***** Entries provided *****

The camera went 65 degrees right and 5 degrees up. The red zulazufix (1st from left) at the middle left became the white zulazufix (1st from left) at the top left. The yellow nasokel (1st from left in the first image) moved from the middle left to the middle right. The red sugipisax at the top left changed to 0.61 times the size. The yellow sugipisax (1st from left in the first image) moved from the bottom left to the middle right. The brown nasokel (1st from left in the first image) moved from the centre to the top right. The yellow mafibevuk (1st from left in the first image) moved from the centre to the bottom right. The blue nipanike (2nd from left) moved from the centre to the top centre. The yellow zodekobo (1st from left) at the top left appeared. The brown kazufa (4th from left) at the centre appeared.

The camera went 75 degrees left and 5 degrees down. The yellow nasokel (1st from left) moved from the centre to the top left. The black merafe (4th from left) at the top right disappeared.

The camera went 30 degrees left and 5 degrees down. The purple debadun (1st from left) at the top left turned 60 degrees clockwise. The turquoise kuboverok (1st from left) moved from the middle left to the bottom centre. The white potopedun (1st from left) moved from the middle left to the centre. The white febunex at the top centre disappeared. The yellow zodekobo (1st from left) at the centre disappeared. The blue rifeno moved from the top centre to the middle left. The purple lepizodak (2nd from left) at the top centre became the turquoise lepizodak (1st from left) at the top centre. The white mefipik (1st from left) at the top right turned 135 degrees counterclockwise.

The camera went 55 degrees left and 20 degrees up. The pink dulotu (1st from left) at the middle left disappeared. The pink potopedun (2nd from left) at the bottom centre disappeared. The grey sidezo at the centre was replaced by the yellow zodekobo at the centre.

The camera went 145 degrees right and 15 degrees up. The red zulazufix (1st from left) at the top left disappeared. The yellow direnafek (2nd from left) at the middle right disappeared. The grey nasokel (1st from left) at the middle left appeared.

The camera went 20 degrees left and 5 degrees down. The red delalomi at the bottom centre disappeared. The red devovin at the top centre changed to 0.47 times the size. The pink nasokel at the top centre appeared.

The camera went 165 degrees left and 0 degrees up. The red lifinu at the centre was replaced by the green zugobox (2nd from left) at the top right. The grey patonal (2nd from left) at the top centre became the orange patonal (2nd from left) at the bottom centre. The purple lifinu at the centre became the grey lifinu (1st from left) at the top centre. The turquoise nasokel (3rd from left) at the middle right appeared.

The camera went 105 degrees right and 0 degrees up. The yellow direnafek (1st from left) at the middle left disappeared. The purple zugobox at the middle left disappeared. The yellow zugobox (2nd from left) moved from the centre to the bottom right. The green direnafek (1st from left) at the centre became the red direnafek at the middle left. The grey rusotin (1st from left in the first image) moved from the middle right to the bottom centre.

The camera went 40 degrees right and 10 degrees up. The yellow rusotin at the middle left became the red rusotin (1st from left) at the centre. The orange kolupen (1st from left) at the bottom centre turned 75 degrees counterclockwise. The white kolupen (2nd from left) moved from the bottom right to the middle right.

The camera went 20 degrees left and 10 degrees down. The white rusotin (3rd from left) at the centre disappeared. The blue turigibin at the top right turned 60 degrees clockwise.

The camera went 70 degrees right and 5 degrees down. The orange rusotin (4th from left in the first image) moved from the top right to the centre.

*****

### Exercise aim
The expected response is the full data, reproduced exactly.

### Answer
The camera went 65 degrees right and 5 degrees up. The red zulazufix (1st from left) at the middle left became the white zulazufix (1st from left) at the top left. The yellow nasokel (1st from left in the first image) moved from the middle left to the middle right. The red sugipisax at the top left changed to 0.61 times the size. The yellow sugipisax (1st from left in the first image) moved from the bottom left to the middle right. The brown nasokel (1st from left in the first image) moved from the centre to the top right. The yellow mafibevuk (1st from left in the first image) moved from the centre to the bottom right. The blue nipanike (2nd from left) moved from the centre to the top centre. The yellow zodekobo (1st from left) at the top left appeared. The brown kazufa (4th from left) at the centre appeared.

The camera went 75 degrees left and 5 degrees down. The yellow nasokel (1st from left) moved from the centre to the top left. The black merafe (4th from left) at the top right disappeared.

The camera went 30 degrees left and 5 degrees down. The purple debadun (1st from left) at the top left turned 60 degrees clockwise. The turquoise kuboverok (1st from left) moved from the middle left to the bottom centre. The white potopedun (1st from left) moved from the middle left to the centre. The white febunex at the top centre disappeared. The yellow zodekobo (1st from left) at the centre disappeared. The blue rifeno moved from the top centre to the middle left. The purple lepizodak (2nd from left) at the top centre became the turquoise lepizodak (1st from left) at the top centre. The white mefipik (1st from left) at the top right turned 135 degrees counterclockwise.

The camera went 55 degrees left and 20 degrees up. The pink dulotu (1st from left) at the middle left disappeared. The pink potopedun (2nd from left) at the bottom centre disappeared. The grey sidezo at the centre was replaced by the yellow zodekobo at the centre.

The camera went 145 degrees right and 15 degrees up. The red zulazufix (1st from left) at the top left disappeared. The yellow direnafek (2nd from left) at the middle right disappeared. The grey nasokel (1st from left) at the middle left appeared.

The camera went 20 degrees left and 5 degrees down. The red delalomi at the bottom centre disappeared. The red devovin at the top centre changed to 0.47 times the size. The pink nasokel at the top centre appeared.

The camera went 165 degrees left and 0 degrees up. The red lifinu at the centre was replaced by the green zugobox (2nd from left) at the top right. The grey patonal (2nd from left) at the top centre became the orange patonal (2nd from left) at the bottom centre. The purple lifinu at the centre became the grey lifinu (1st from left) at the top centre. The turquoise nasokel (3rd from left) at the middle right appeared.

The camera went 105 degrees right and 0 degrees up. The yellow direnafek (1st from left) at the middle left disappeared. The purple zugobox at the middle left disappeared. The yellow zugobox (2nd from left) moved from the centre to the bottom right. The green direnafek (1st from left) at the centre became the red direnafek at the middle left. The grey rusotin (1st from left in the first image) moved from the middle right to the bottom centre.

The camera went 40 degrees right and 10 degrees up. The yellow rusotin at the middle left became the red rusotin (1st from left) at the centre. The orange kolupen (1st from left) at the bottom centre turned 75 degrees counterclockwise. The white kolupen (2nd from left) moved from the bottom right to the middle right.

The camera went 20 degrees left and 10 degrees down. The white rusotin (3rd from left) at the centre disappeared. The blue turigibin at the top right turned 60 degrees clockwise.

The camera went 70 degrees right and 5 degrees down. The orange rusotin (4th from left in the first image) moved from the top right to the centre.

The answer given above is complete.